» **Records for the task**:

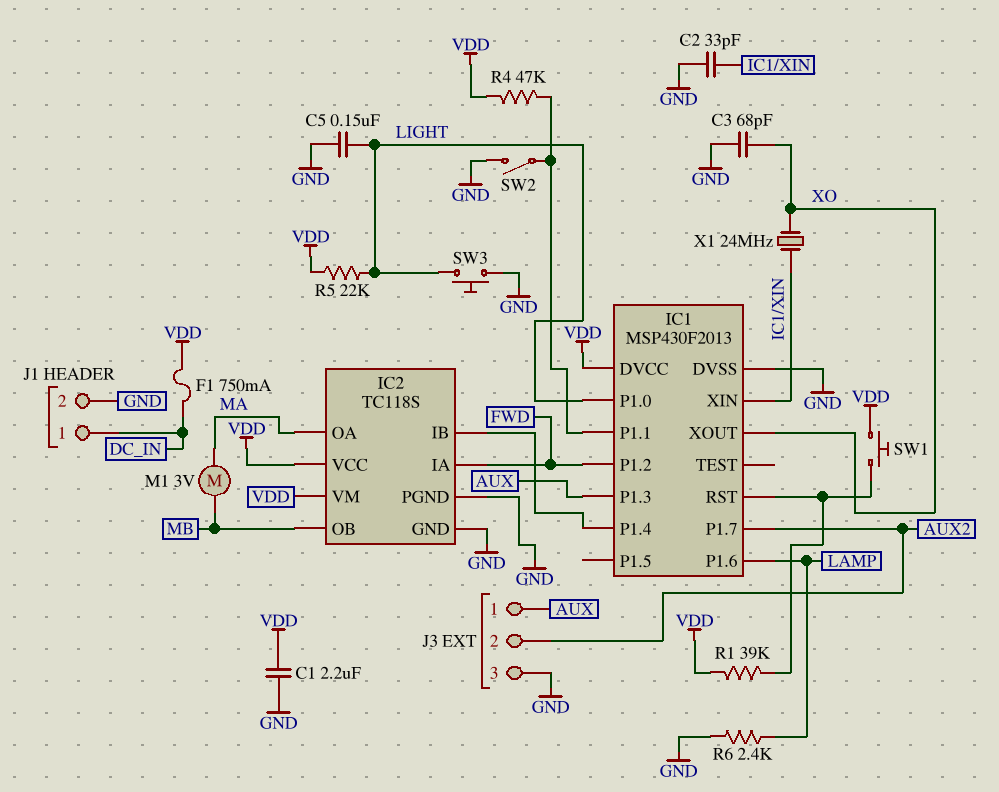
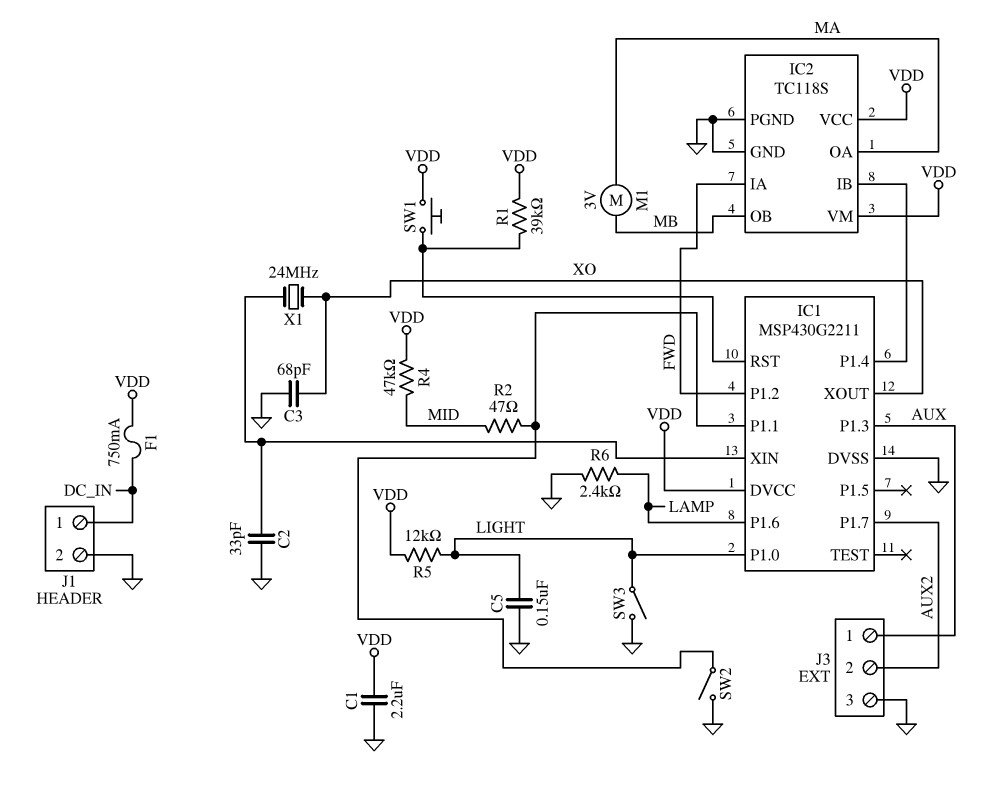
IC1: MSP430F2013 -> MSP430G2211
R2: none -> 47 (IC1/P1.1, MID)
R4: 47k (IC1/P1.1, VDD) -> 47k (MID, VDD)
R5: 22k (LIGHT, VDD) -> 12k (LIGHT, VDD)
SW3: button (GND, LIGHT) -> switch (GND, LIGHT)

» **Task prompt**:
Send back the data above verbatim, leaving out its pictures.

» **Result of the exercise**:
IC1: MSP430F2013 -> MSP430G2211
R2: none -> 47 (IC1/P1.1, MID)
R4: 47k (IC1/P1.1, VDD) -> 47k (MID, VDD)
R5: 22k (LIGHT, VDD) -> 12k (LIGHT, VDD)
SW3: button (GND, LIGHT) -> switch (GND, LIGHT)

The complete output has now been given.